» **Required work**: Nothing but the lines from the line with "black brick C8:D9" through the end of the data is to be copied, and each is to be copied exactly.

» **Data section**:
::::::::::

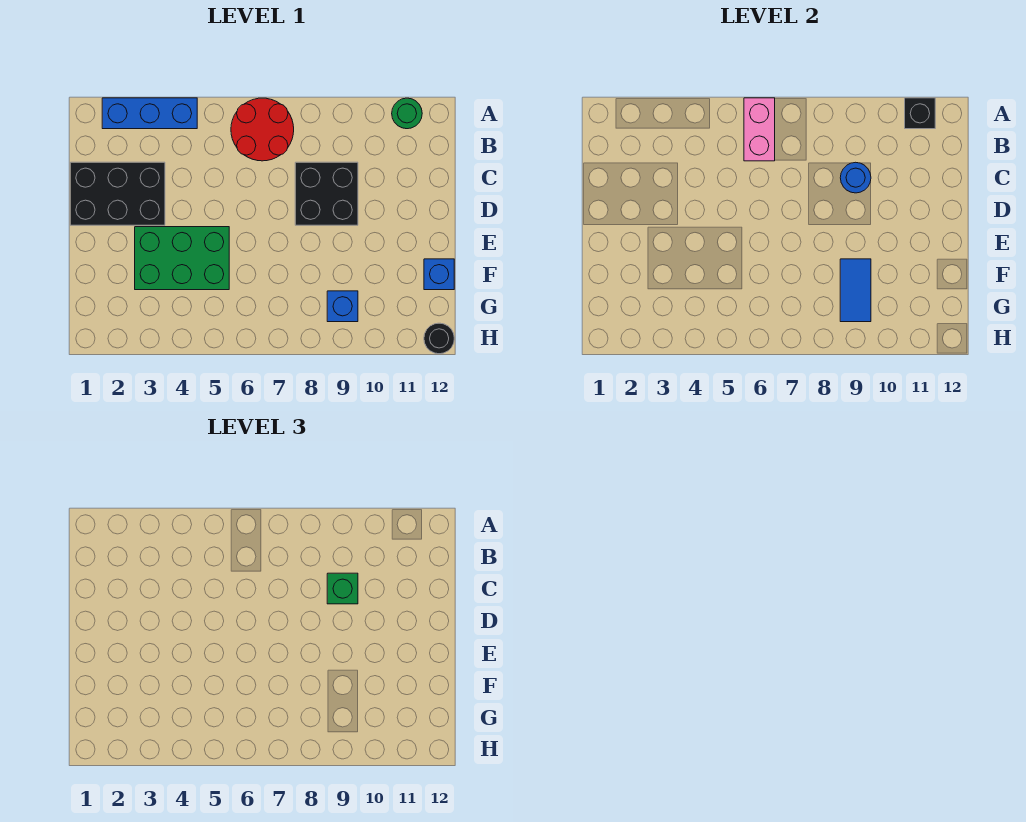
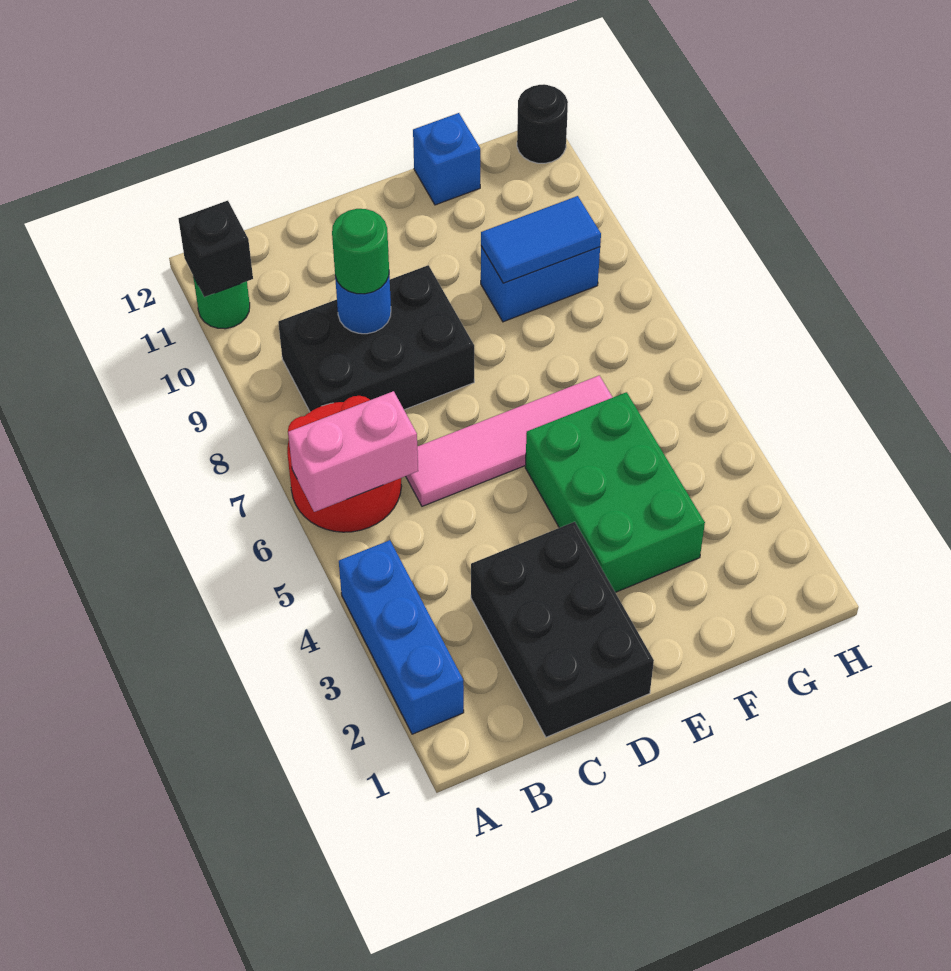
none -> pink tile C6:F6 level 1
black brick C8:D9 level 1 -> black brick B8:D9 level 1
green brick C9 level 3 -> green round brick C9 level 3
blue brick G9 level 1 -> blue brick F9:G9 level 1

::::::::::

» **Task output**:
black brick C8:D9 level 1 -> black brick B8:D9 level 1
green brick C9 level 3 -> green round brick C9 level 3
blue brick G9 level 1 -> blue brick F9:G9 level 1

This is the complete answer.